▸ **What this task involves**
Line by line, the data below should be set down unchanged, with images excluded.

○ ○ ○ ○ ○ ○ ○

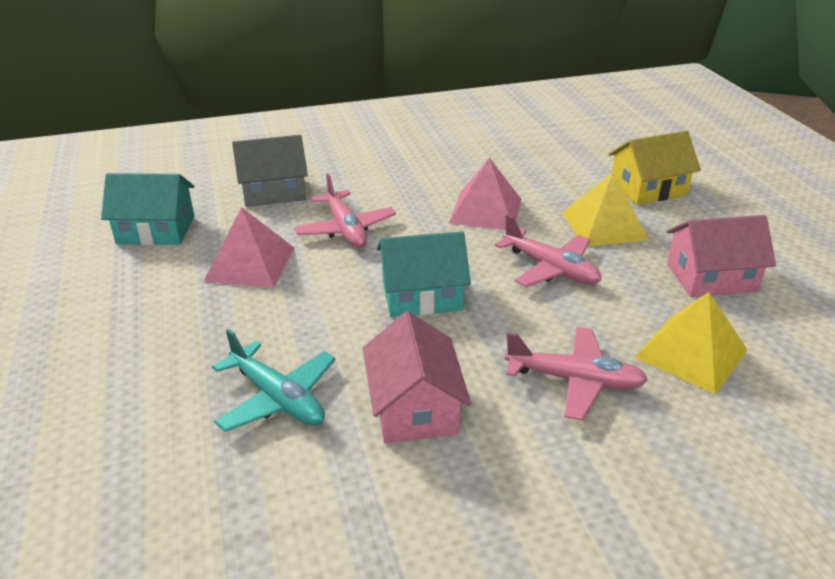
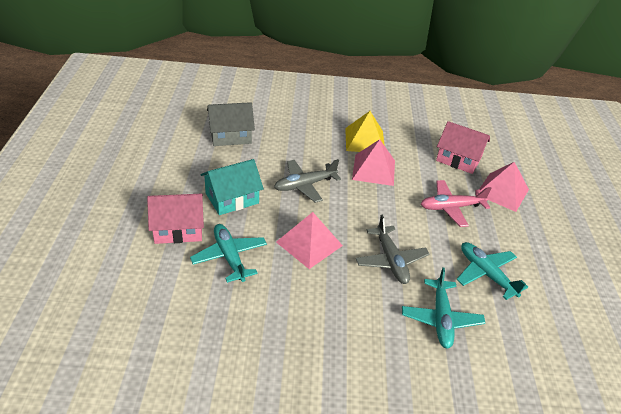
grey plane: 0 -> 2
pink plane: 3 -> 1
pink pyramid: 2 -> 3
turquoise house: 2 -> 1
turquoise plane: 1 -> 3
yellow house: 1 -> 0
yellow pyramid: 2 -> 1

○ ○ ○ ○ ○ ○ ○

▸ **Solution to this exercise**
grey plane: 0 -> 2
pink plane: 3 -> 1
pink pyramid: 2 -> 3
turquoise house: 2 -> 1
turquoise plane: 1 -> 3
yellow house: 1 -> 0
yellow pyramid: 2 -> 1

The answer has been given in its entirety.